> _SOURCE INFORMATION_:
◇ ◇ ◇ ◇
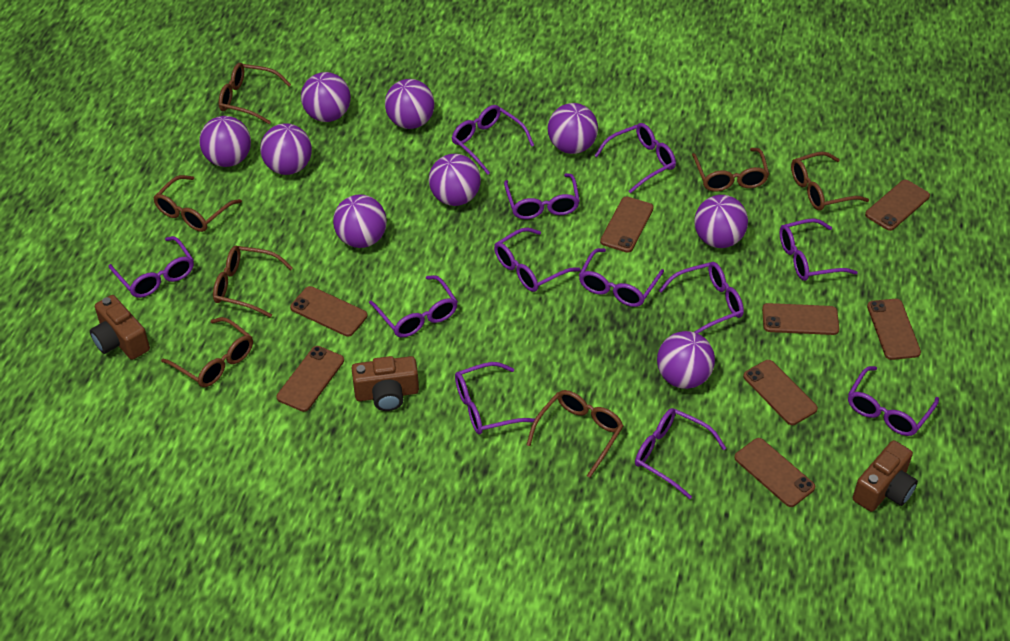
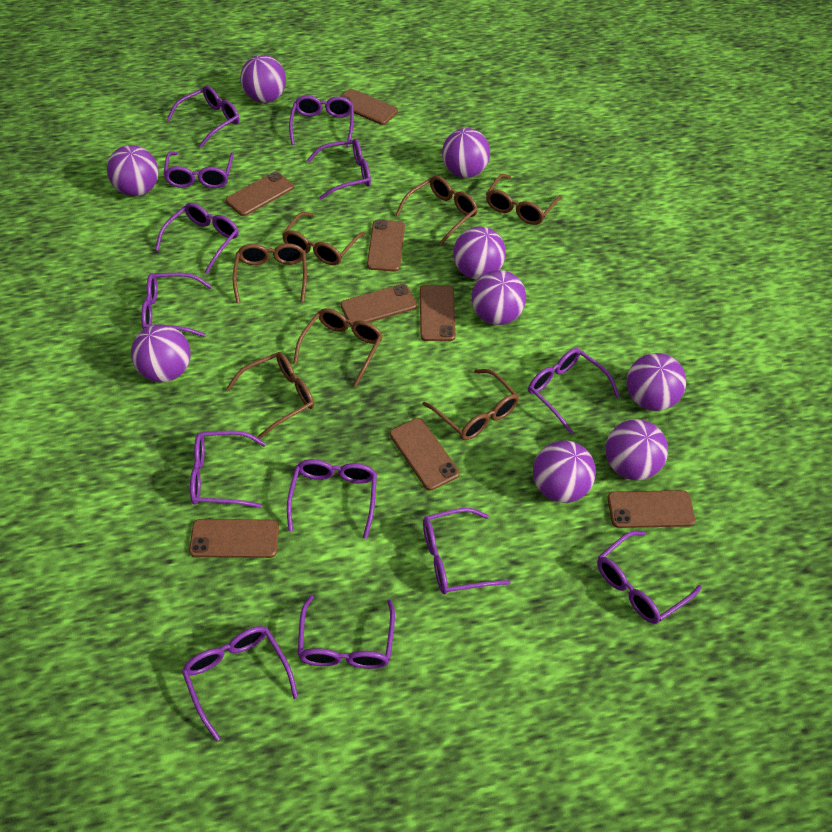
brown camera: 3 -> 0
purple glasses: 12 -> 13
◇ ◇ ◇ ◇
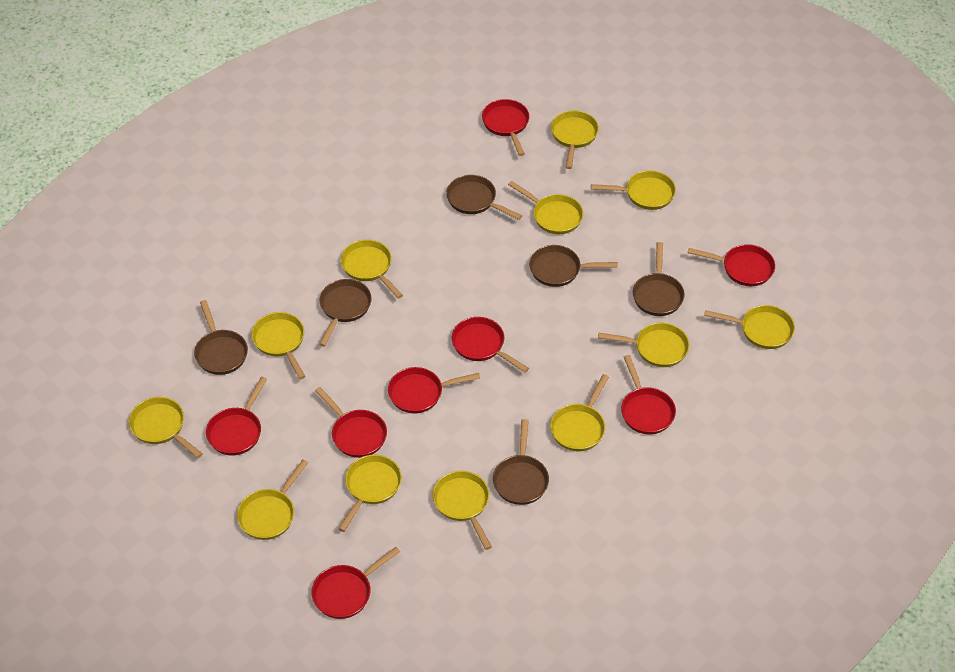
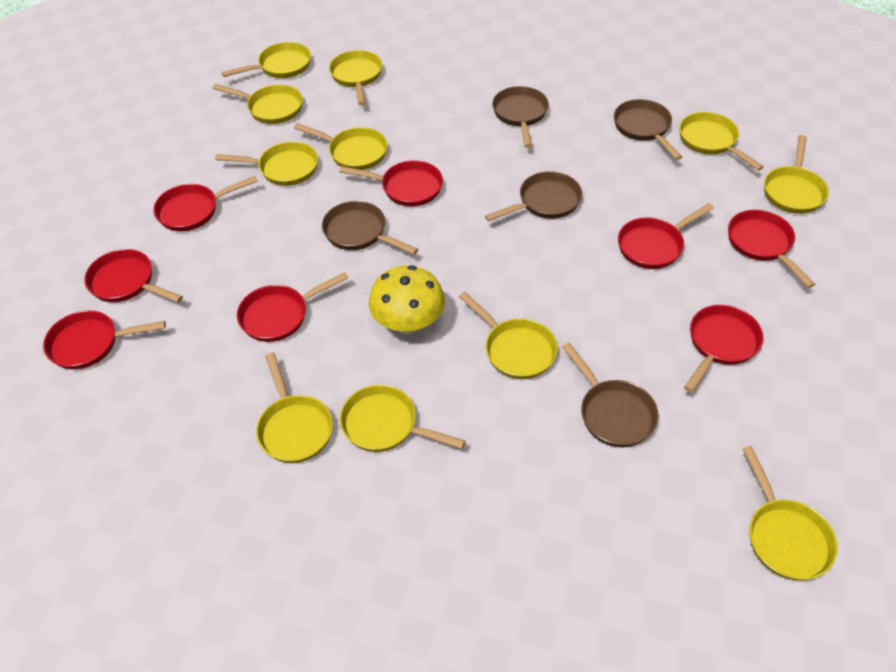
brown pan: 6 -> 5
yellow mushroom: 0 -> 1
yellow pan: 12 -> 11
◇ ◇ ◇ ◇
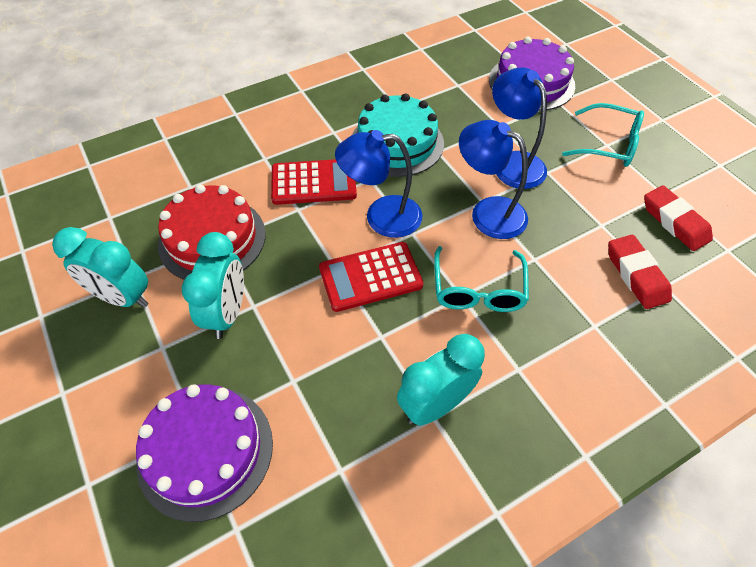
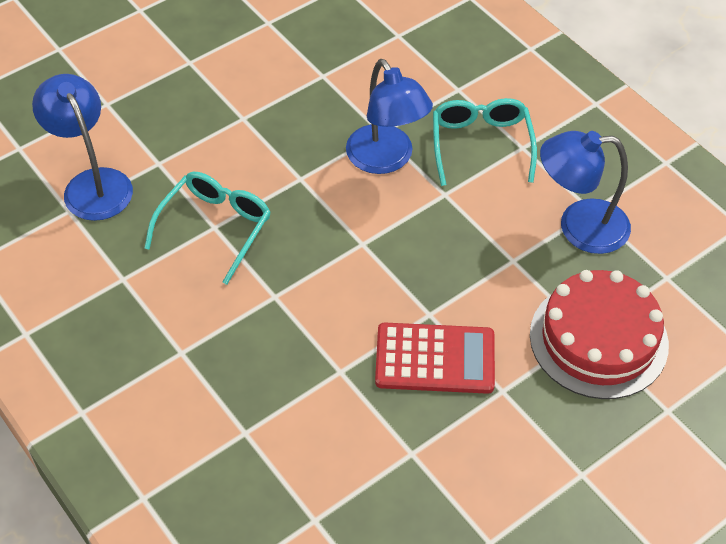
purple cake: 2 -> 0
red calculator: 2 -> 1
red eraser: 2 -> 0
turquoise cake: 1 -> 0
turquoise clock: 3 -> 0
◇ ◇ ◇ ◇
> _ASSIGNED TASK_: Within the listing above, the range opens at the line with "red eraser: 2 -> 0" and closes at the line with "turquoise clock: 3 -> 0". Reproduce exactly the lines of that range, including both ends.

> _EXERCISE OUTPUT_:
red eraser: 2 -> 0
turquoise cake: 1 -> 0
turquoise clock: 3 -> 0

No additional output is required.